● **What the exercise asks**: Pictures are to be left out, and the rest of the records reproduced exactly.

[Coordinate-based object records]
-- Opening Marker --
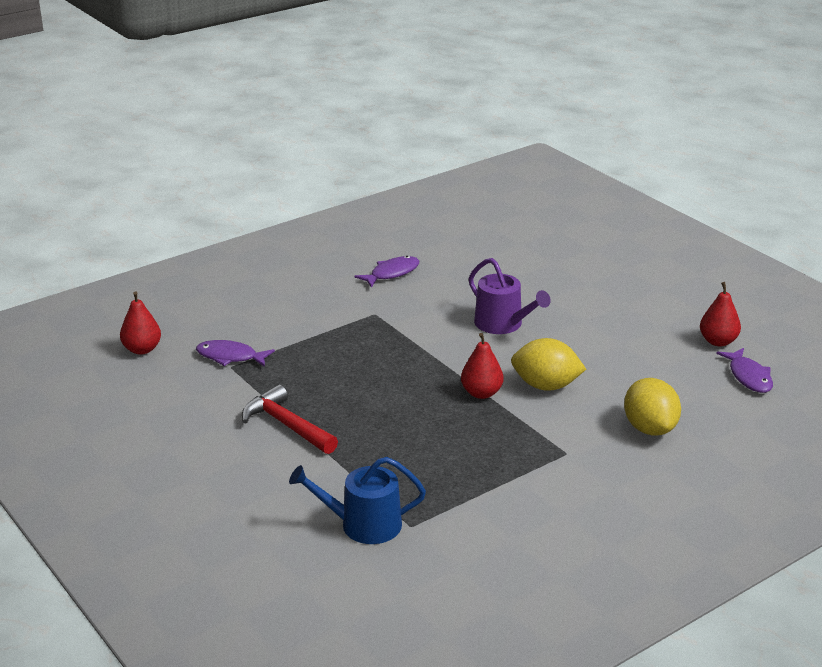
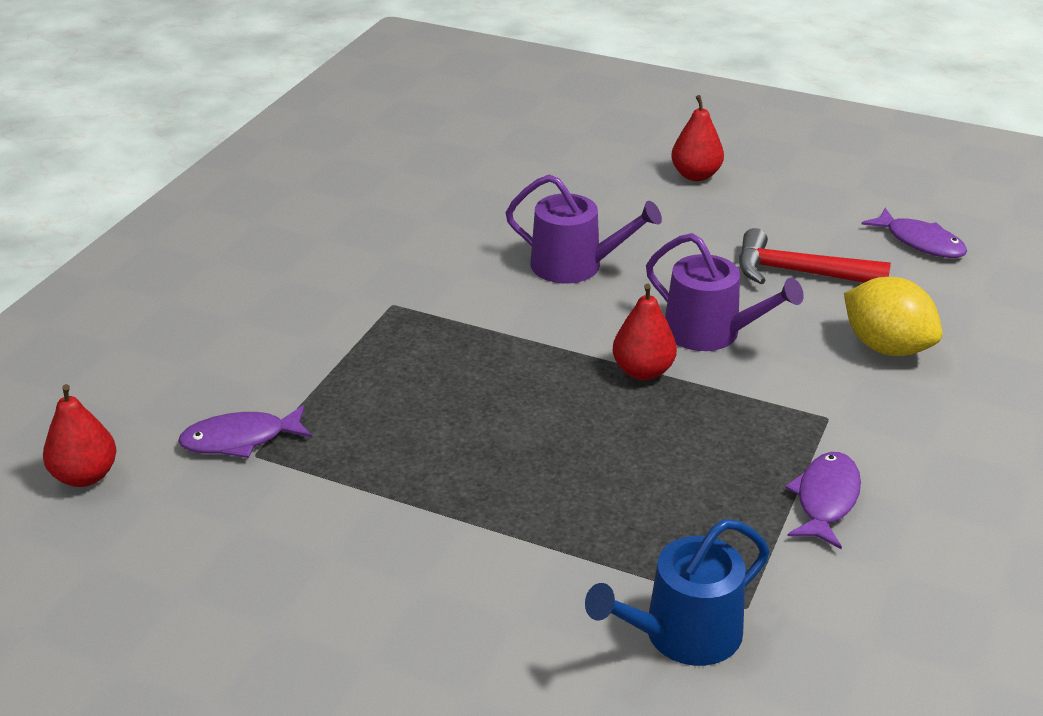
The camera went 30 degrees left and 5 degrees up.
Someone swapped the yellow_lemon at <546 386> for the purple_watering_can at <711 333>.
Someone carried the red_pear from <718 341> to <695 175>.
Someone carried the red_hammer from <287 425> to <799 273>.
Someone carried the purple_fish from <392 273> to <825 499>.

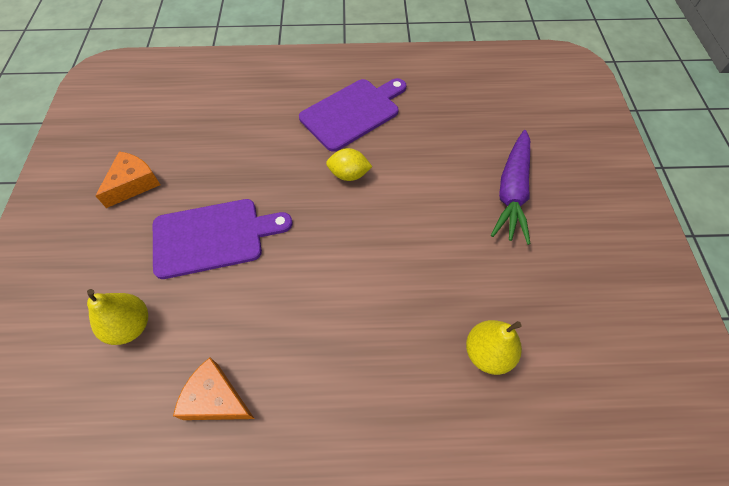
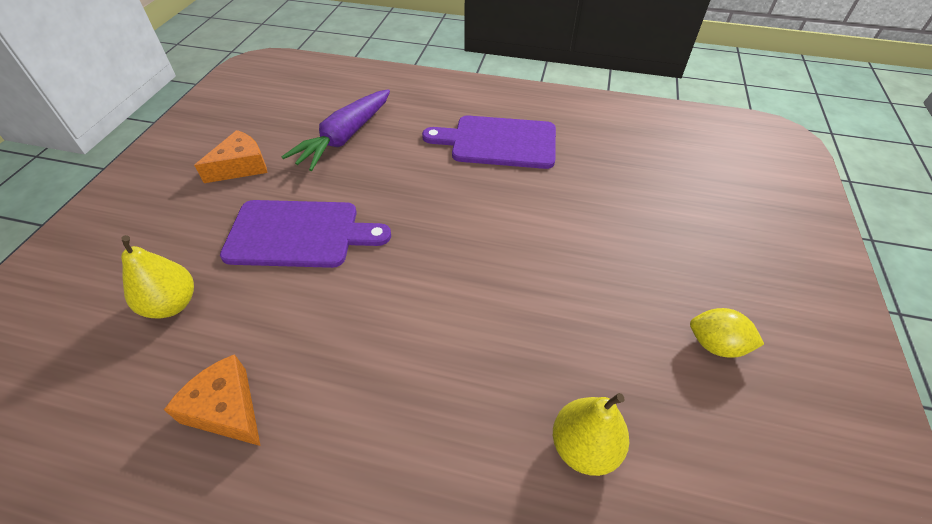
The camera went 15 degrees right and 10 degrees down.
Someone carried the purple_carrot from <512 191> to <345 137>.
Someone rotated the purple_cutting_board at <352 112> by 150 degrees counterclockwise.
Someone carried the yellow_lemon from <349 174> to <716 345>.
-- Closing Marker --
● **Task response**:
The camera went 30 degrees left and 5 degrees up.
Someone swapped the yellow_lemon at <546 386> for the purple_watering_can at <711 333>.
Someone carried the red_pear from <718 341> to <695 175>.
Someone carried the red_hammer from <287 425> to <799 273>.
Someone carried the purple_fish from <392 273> to <825 499>.

The camera went 15 degrees right and 10 degrees down.
Someone carried the purple_carrot from <512 191> to <345 137>.
Someone rotated the purple_cutting_board at <352 112> by 150 degrees counterclockwise.
Someone carried the yellow_lemon from <349 174> to <716 345>.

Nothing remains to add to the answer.